• **Given records**
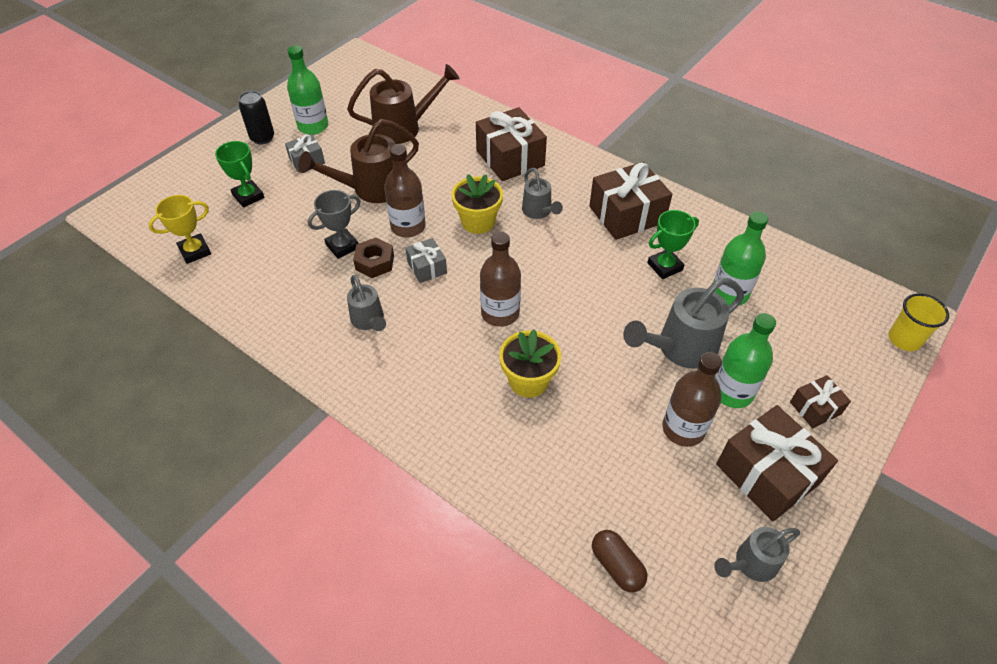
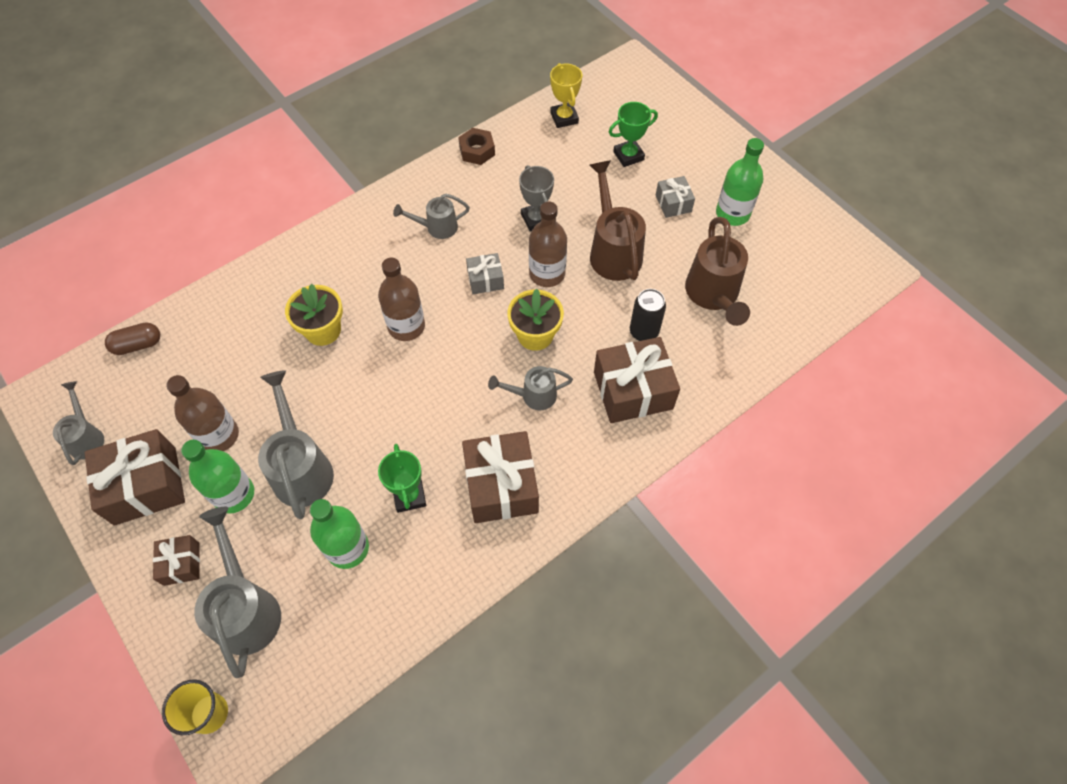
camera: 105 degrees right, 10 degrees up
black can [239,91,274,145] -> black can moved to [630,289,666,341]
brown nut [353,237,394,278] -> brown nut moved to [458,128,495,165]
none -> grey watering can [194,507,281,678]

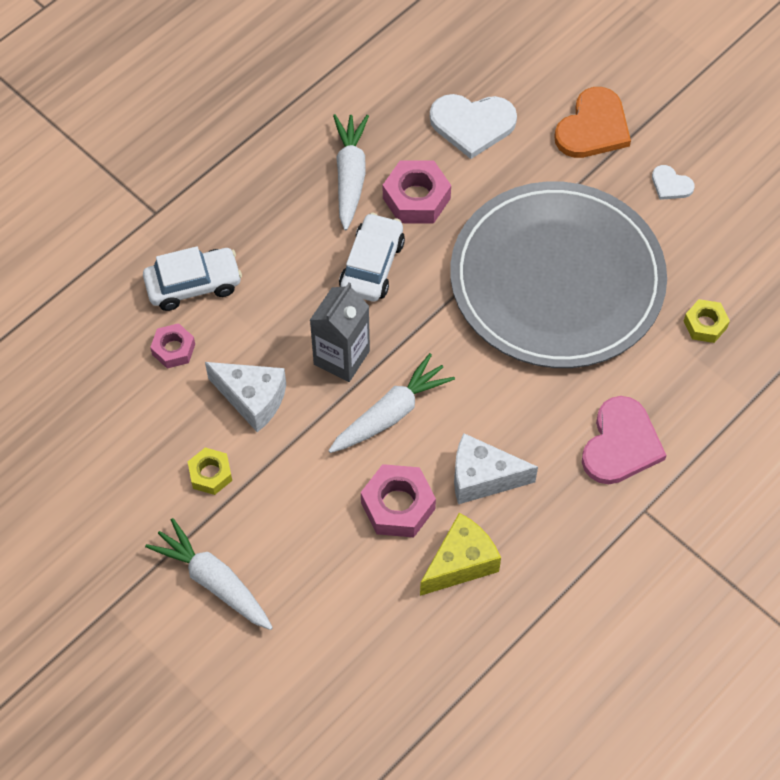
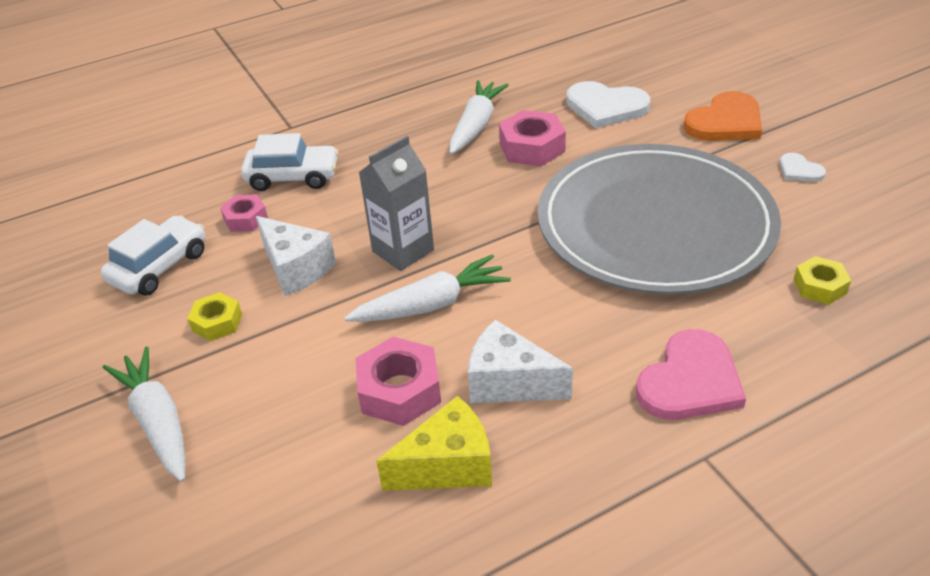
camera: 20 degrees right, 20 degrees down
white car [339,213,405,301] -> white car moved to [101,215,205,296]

• **Aim of the task**
Copy all lines from the data that hold the word "moved".

• **Response area**
black can [239,91,274,145] -> black can moved to [630,289,666,341]
brown nut [353,237,394,278] -> brown nut moved to [458,128,495,165]
white car [339,213,405,301] -> white car moved to [101,215,205,296]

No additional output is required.